▶ _JOB ITEM_
Reproduce each line below without any alteration.

▶ _EXCERPTED RECORDS_
——————
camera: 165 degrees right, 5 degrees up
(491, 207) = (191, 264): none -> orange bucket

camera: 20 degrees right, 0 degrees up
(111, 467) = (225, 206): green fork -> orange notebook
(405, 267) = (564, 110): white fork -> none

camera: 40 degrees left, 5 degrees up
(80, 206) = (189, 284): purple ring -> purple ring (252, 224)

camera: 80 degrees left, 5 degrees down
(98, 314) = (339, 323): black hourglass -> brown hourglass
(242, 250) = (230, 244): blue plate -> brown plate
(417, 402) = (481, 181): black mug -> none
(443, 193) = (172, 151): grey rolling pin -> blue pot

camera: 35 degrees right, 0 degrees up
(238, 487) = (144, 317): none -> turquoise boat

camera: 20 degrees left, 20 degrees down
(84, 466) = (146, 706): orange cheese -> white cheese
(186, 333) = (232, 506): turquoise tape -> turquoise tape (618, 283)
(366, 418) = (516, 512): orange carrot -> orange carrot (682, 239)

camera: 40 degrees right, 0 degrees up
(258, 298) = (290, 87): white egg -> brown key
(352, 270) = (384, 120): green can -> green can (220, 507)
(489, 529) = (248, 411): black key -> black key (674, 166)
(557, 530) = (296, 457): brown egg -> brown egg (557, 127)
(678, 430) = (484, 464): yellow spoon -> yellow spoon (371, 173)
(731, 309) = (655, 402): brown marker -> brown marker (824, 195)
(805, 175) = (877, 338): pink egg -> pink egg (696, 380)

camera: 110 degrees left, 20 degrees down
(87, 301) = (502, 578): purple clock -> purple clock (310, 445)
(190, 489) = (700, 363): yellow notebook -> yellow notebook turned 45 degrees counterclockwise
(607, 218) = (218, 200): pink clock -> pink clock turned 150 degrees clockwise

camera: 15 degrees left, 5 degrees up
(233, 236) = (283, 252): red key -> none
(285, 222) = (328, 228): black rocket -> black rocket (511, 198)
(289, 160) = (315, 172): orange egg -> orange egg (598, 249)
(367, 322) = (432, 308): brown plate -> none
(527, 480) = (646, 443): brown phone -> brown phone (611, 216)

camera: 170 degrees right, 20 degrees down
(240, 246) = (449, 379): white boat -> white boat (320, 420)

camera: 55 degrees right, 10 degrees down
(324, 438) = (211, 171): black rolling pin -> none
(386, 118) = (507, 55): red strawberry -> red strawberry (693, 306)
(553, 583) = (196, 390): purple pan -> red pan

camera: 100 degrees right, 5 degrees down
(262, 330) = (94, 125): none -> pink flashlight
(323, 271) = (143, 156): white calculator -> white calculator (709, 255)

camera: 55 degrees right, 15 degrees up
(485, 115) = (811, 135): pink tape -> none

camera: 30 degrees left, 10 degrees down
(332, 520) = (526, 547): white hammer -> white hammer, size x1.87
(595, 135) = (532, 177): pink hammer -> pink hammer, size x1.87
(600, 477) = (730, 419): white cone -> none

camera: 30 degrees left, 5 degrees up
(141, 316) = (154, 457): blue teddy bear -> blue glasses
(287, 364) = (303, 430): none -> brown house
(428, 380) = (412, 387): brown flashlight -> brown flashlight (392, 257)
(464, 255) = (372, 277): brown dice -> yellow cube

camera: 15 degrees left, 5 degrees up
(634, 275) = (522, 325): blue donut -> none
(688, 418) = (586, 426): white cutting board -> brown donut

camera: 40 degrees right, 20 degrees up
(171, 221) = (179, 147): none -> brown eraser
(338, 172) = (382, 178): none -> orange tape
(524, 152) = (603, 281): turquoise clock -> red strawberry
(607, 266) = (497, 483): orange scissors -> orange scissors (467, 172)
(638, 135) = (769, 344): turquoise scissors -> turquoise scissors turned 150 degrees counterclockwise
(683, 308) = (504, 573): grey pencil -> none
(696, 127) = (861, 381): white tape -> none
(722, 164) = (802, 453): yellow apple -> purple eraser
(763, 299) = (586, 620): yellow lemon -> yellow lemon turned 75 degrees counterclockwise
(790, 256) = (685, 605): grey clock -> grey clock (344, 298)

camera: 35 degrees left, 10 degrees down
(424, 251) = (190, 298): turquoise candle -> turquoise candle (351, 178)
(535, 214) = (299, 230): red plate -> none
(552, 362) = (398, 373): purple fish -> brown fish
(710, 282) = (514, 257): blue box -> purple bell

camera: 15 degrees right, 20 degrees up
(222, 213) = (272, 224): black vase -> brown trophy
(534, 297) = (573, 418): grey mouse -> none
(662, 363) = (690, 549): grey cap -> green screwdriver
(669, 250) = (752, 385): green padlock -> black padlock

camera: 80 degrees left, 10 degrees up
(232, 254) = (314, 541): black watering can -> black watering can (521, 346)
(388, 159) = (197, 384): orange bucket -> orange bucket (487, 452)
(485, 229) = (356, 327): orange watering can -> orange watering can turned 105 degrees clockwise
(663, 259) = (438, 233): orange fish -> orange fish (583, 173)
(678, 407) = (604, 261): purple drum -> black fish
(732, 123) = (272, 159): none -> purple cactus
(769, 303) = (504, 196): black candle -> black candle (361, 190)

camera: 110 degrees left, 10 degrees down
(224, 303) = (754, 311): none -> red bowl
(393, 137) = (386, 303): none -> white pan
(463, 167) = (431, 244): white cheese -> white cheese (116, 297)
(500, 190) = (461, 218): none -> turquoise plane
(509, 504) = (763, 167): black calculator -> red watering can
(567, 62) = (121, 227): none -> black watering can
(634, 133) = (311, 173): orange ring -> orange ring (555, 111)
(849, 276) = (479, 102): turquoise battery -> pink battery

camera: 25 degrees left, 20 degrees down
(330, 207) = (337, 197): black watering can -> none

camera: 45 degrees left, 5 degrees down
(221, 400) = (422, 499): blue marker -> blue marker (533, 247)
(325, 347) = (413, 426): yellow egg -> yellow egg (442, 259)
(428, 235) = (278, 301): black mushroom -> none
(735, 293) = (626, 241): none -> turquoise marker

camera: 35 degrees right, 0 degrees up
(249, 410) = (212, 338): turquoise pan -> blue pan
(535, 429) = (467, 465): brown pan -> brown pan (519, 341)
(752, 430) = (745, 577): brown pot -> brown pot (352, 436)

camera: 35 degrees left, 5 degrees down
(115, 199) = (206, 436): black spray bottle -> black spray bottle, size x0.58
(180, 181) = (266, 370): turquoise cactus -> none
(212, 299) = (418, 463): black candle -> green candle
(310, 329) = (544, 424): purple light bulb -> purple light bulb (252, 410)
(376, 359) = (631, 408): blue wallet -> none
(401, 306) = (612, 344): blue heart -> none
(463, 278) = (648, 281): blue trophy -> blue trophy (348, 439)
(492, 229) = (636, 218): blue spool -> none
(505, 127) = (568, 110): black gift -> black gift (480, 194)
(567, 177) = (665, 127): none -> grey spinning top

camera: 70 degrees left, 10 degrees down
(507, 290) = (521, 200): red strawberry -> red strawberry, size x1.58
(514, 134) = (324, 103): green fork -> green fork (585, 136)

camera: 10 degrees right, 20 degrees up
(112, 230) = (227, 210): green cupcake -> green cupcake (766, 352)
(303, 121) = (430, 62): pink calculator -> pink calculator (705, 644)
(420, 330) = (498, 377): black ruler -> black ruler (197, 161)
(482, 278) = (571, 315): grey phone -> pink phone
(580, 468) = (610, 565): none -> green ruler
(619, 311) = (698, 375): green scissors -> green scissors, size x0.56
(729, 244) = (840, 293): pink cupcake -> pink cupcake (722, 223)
——————
▶ _WRITTEN ANSWER_
camera: 165 degrees right, 5 degrees up
(491, 207) = (191, 264): none -> orange bucket

camera: 20 degrees right, 0 degrees up
(111, 467) = (225, 206): green fork -> orange notebook
(405, 267) = (564, 110): white fork -> none

camera: 40 degrees left, 5 degrees up
(80, 206) = (189, 284): purple ring -> purple ring (252, 224)

camera: 80 degrees left, 5 degrees down
(98, 314) = (339, 323): black hourglass -> brown hourglass
(242, 250) = (230, 244): blue plate -> brown plate
(417, 402) = (481, 181): black mug -> none
(443, 193) = (172, 151): grey rolling pin -> blue pot

camera: 35 degrees right, 0 degrees up
(238, 487) = (144, 317): none -> turquoise boat

camera: 20 degrees left, 20 degrees down
(84, 466) = (146, 706): orange cheese -> white cheese
(186, 333) = (232, 506): turquoise tape -> turquoise tape (618, 283)
(366, 418) = (516, 512): orange carrot -> orange carrot (682, 239)

camera: 40 degrees right, 0 degrees up
(258, 298) = (290, 87): white egg -> brown key
(352, 270) = (384, 120): green can -> green can (220, 507)
(489, 529) = (248, 411): black key -> black key (674, 166)
(557, 530) = (296, 457): brown egg -> brown egg (557, 127)
(678, 430) = (484, 464): yellow spoon -> yellow spoon (371, 173)
(731, 309) = (655, 402): brown marker -> brown marker (824, 195)
(805, 175) = (877, 338): pink egg -> pink egg (696, 380)

camera: 110 degrees left, 20 degrees down
(87, 301) = (502, 578): purple clock -> purple clock (310, 445)
(190, 489) = (700, 363): yellow notebook -> yellow notebook turned 45 degrees counterclockwise
(607, 218) = (218, 200): pink clock -> pink clock turned 150 degrees clockwise

camera: 15 degrees left, 5 degrees up
(233, 236) = (283, 252): red key -> none
(285, 222) = (328, 228): black rocket -> black rocket (511, 198)
(289, 160) = (315, 172): orange egg -> orange egg (598, 249)
(367, 322) = (432, 308): brown plate -> none
(527, 480) = (646, 443): brown phone -> brown phone (611, 216)

camera: 170 degrees right, 20 degrees down
(240, 246) = (449, 379): white boat -> white boat (320, 420)

camera: 55 degrees right, 10 degrees down
(324, 438) = (211, 171): black rolling pin -> none
(386, 118) = (507, 55): red strawberry -> red strawberry (693, 306)
(553, 583) = (196, 390): purple pan -> red pan

camera: 100 degrees right, 5 degrees down
(262, 330) = (94, 125): none -> pink flashlight
(323, 271) = (143, 156): white calculator -> white calculator (709, 255)

camera: 55 degrees right, 15 degrees up
(485, 115) = (811, 135): pink tape -> none

camera: 30 degrees left, 10 degrees down
(332, 520) = (526, 547): white hammer -> white hammer, size x1.87
(595, 135) = (532, 177): pink hammer -> pink hammer, size x1.87
(600, 477) = (730, 419): white cone -> none

camera: 30 degrees left, 5 degrees up
(141, 316) = (154, 457): blue teddy bear -> blue glasses
(287, 364) = (303, 430): none -> brown house
(428, 380) = (412, 387): brown flashlight -> brown flashlight (392, 257)
(464, 255) = (372, 277): brown dice -> yellow cube

camera: 15 degrees left, 5 degrees up
(634, 275) = (522, 325): blue donut -> none
(688, 418) = (586, 426): white cutting board -> brown donut

camera: 40 degrees right, 20 degrees up
(171, 221) = (179, 147): none -> brown eraser
(338, 172) = (382, 178): none -> orange tape
(524, 152) = (603, 281): turquoise clock -> red strawberry
(607, 266) = (497, 483): orange scissors -> orange scissors (467, 172)
(638, 135) = (769, 344): turquoise scissors -> turquoise scissors turned 150 degrees counterclockwise
(683, 308) = (504, 573): grey pencil -> none
(696, 127) = (861, 381): white tape -> none
(722, 164) = (802, 453): yellow apple -> purple eraser
(763, 299) = (586, 620): yellow lemon -> yellow lemon turned 75 degrees counterclockwise
(790, 256) = (685, 605): grey clock -> grey clock (344, 298)

camera: 35 degrees left, 10 degrees down
(424, 251) = (190, 298): turquoise candle -> turquoise candle (351, 178)
(535, 214) = (299, 230): red plate -> none
(552, 362) = (398, 373): purple fish -> brown fish
(710, 282) = (514, 257): blue box -> purple bell

camera: 15 degrees right, 20 degrees up
(222, 213) = (272, 224): black vase -> brown trophy
(534, 297) = (573, 418): grey mouse -> none
(662, 363) = (690, 549): grey cap -> green screwdriver
(669, 250) = (752, 385): green padlock -> black padlock

camera: 80 degrees left, 10 degrees up
(232, 254) = (314, 541): black watering can -> black watering can (521, 346)
(388, 159) = (197, 384): orange bucket -> orange bucket (487, 452)
(485, 229) = (356, 327): orange watering can -> orange watering can turned 105 degrees clockwise
(663, 259) = (438, 233): orange fish -> orange fish (583, 173)
(678, 407) = (604, 261): purple drum -> black fish
(732, 123) = (272, 159): none -> purple cactus
(769, 303) = (504, 196): black candle -> black candle (361, 190)

camera: 110 degrees left, 10 degrees down
(224, 303) = (754, 311): none -> red bowl
(393, 137) = (386, 303): none -> white pan
(463, 167) = (431, 244): white cheese -> white cheese (116, 297)
(500, 190) = (461, 218): none -> turquoise plane
(509, 504) = (763, 167): black calculator -> red watering can
(567, 62) = (121, 227): none -> black watering can
(634, 133) = (311, 173): orange ring -> orange ring (555, 111)
(849, 276) = (479, 102): turquoise battery -> pink battery

camera: 25 degrees left, 20 degrees down
(330, 207) = (337, 197): black watering can -> none

camera: 45 degrees left, 5 degrees down
(221, 400) = (422, 499): blue marker -> blue marker (533, 247)
(325, 347) = (413, 426): yellow egg -> yellow egg (442, 259)
(428, 235) = (278, 301): black mushroom -> none
(735, 293) = (626, 241): none -> turquoise marker

camera: 35 degrees right, 0 degrees up
(249, 410) = (212, 338): turquoise pan -> blue pan
(535, 429) = (467, 465): brown pan -> brown pan (519, 341)
(752, 430) = (745, 577): brown pot -> brown pot (352, 436)

camera: 35 degrees left, 5 degrees down
(115, 199) = (206, 436): black spray bottle -> black spray bottle, size x0.58
(180, 181) = (266, 370): turquoise cactus -> none
(212, 299) = (418, 463): black candle -> green candle
(310, 329) = (544, 424): purple light bulb -> purple light bulb (252, 410)
(376, 359) = (631, 408): blue wallet -> none
(401, 306) = (612, 344): blue heart -> none
(463, 278) = (648, 281): blue trophy -> blue trophy (348, 439)
(492, 229) = (636, 218): blue spool -> none
(505, 127) = (568, 110): black gift -> black gift (480, 194)
(567, 177) = (665, 127): none -> grey spinning top

camera: 70 degrees left, 10 degrees down
(507, 290) = (521, 200): red strawberry -> red strawberry, size x1.58
(514, 134) = (324, 103): green fork -> green fork (585, 136)

camera: 10 degrees right, 20 degrees up
(112, 230) = (227, 210): green cupcake -> green cupcake (766, 352)
(303, 121) = (430, 62): pink calculator -> pink calculator (705, 644)
(420, 330) = (498, 377): black ruler -> black ruler (197, 161)
(482, 278) = (571, 315): grey phone -> pink phone
(580, 468) = (610, 565): none -> green ruler
(619, 311) = (698, 375): green scissors -> green scissors, size x0.56
(729, 244) = (840, 293): pink cupcake -> pink cupcake (722, 223)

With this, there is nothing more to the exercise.